» Task instructions
From the entries below, retype only the lines from the one with "orange flashlight: 1 -> 3" through the one with "green car: 10 -> 8", exactly as written.

——

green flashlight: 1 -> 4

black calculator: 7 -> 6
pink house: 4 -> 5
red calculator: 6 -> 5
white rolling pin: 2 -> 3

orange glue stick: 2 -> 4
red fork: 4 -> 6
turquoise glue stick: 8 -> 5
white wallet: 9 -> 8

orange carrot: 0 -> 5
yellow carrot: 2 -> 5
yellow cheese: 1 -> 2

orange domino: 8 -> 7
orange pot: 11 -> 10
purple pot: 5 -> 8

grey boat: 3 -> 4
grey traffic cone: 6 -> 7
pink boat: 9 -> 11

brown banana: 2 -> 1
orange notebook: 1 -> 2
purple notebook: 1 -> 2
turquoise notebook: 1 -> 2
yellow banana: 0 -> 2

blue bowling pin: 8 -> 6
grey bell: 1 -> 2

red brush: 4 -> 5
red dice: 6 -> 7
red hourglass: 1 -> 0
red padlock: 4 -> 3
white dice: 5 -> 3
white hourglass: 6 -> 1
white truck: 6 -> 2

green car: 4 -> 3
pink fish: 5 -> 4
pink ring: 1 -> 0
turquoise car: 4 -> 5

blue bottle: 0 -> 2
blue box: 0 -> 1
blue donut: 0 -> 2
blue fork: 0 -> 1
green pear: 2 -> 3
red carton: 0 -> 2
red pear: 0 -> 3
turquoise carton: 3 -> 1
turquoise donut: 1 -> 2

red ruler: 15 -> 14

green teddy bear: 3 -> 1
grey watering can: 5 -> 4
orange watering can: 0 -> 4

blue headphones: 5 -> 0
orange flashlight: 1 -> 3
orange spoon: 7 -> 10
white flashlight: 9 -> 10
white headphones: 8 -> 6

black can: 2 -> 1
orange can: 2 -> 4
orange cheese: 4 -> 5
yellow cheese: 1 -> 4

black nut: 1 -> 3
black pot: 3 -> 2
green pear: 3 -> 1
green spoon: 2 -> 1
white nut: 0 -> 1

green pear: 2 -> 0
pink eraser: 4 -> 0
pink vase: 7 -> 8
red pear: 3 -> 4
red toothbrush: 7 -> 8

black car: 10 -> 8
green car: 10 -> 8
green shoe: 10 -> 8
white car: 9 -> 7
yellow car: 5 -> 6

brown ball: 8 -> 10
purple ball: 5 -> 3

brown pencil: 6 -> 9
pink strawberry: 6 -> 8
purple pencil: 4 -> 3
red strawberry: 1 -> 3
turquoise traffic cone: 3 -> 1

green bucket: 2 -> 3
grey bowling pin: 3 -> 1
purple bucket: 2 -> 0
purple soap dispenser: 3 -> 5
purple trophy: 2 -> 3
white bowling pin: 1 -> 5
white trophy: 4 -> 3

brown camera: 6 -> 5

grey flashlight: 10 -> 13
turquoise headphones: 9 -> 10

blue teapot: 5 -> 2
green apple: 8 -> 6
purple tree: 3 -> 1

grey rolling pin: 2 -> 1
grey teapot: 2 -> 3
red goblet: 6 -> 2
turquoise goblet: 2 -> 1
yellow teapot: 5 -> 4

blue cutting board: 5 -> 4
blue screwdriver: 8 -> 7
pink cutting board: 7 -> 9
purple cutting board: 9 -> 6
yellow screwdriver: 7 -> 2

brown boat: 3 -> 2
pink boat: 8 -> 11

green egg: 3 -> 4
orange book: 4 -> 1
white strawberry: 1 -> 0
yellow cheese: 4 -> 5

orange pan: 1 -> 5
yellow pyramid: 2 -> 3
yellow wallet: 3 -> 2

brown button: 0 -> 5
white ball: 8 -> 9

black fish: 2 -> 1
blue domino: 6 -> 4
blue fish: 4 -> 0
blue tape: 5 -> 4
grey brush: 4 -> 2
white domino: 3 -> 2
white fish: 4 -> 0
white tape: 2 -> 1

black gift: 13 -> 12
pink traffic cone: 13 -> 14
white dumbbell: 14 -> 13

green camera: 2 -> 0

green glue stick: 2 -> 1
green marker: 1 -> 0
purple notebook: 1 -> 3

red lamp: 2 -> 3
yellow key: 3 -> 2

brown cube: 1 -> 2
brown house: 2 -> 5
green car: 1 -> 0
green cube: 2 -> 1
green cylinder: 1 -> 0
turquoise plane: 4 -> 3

——

» Written reply
orange flashlight: 1 -> 3
orange spoon: 7 -> 10
white flashlight: 9 -> 10
white headphones: 8 -> 6

black can: 2 -> 1
orange can: 2 -> 4
orange cheese: 4 -> 5
yellow cheese: 1 -> 4

black nut: 1 -> 3
black pot: 3 -> 2
green pear: 3 -> 1
green spoon: 2 -> 1
white nut: 0 -> 1

green pear: 2 -> 0
pink eraser: 4 -> 0
pink vase: 7 -> 8
red pear: 3 -> 4
red toothbrush: 7 -> 8

black car: 10 -> 8
green car: 10 -> 8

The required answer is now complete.